Scan the data beneath this task and copy each line that includes "left".

====

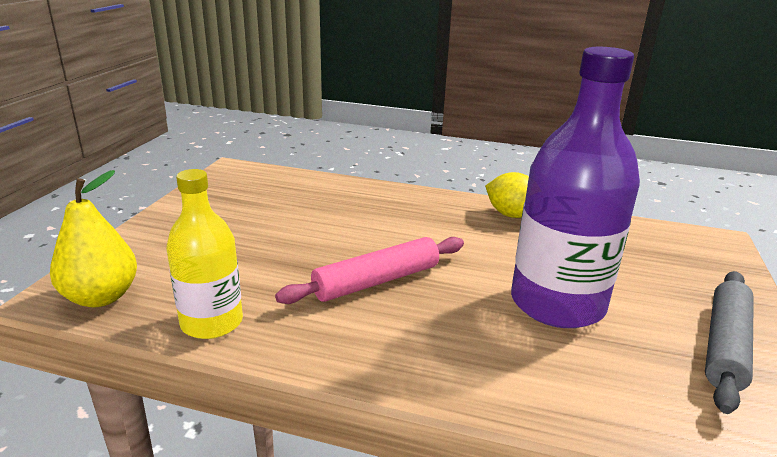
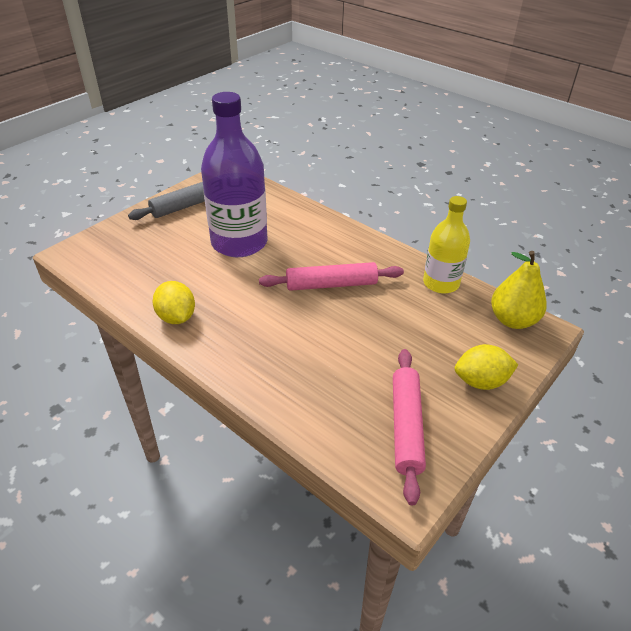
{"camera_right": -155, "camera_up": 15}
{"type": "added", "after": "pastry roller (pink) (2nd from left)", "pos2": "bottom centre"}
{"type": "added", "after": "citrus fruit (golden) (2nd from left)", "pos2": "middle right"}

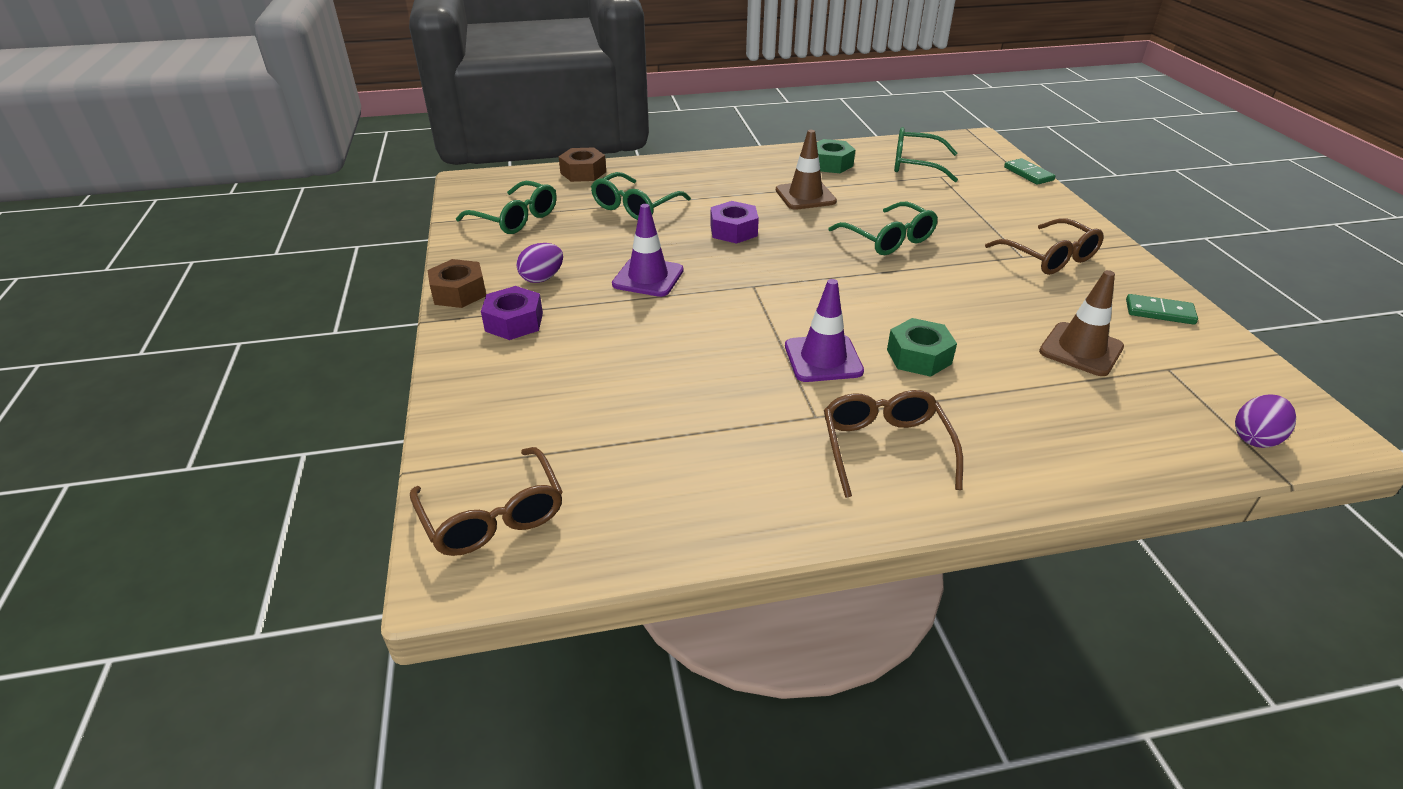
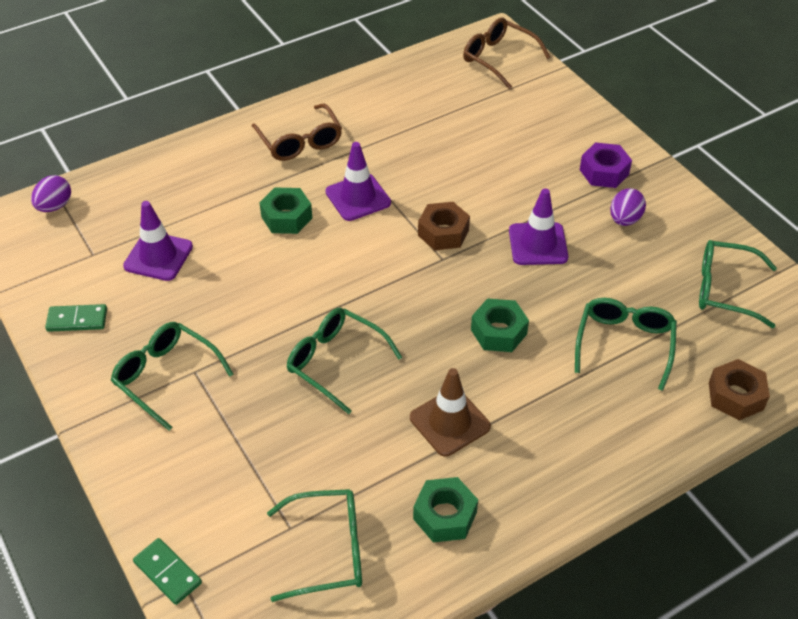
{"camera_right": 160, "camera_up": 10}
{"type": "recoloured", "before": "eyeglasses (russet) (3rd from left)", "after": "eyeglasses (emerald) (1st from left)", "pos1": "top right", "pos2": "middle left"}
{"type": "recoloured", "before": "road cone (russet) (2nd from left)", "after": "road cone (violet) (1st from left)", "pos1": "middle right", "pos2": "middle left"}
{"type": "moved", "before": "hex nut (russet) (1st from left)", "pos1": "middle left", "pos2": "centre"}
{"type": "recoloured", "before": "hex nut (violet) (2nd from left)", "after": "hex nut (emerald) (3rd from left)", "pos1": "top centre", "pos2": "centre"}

====

**WRITTEN SOLUTION:**
{"type": "added", "after": "pastry roller (pink) (2nd from left)", "pos2": "bottom centre"}
{"type": "added", "after": "citrus fruit (golden) (2nd from left)", "pos2": "middle right"}
{"type": "recoloured", "before": "eyeglasses (russet) (3rd from left)", "after": "eyeglasses (emerald) (1st from left)", "pos1": "top right", "pos2": "middle left"}
{"type": "recoloured", "before": "road cone (russet) (2nd from left)", "after": "road cone (violet) (1st from left)", "pos1": "middle right", "pos2": "middle left"}
{"type": "moved", "before": "hex nut (russet) (1st from left)", "pos1": "middle left", "pos2": "centre"}
{"type": "recoloured", "before": "hex nut (violet) (2nd from left)", "after": "hex nut (emerald) (3rd from left)", "pos1": "top centre", "pos2": "centre"}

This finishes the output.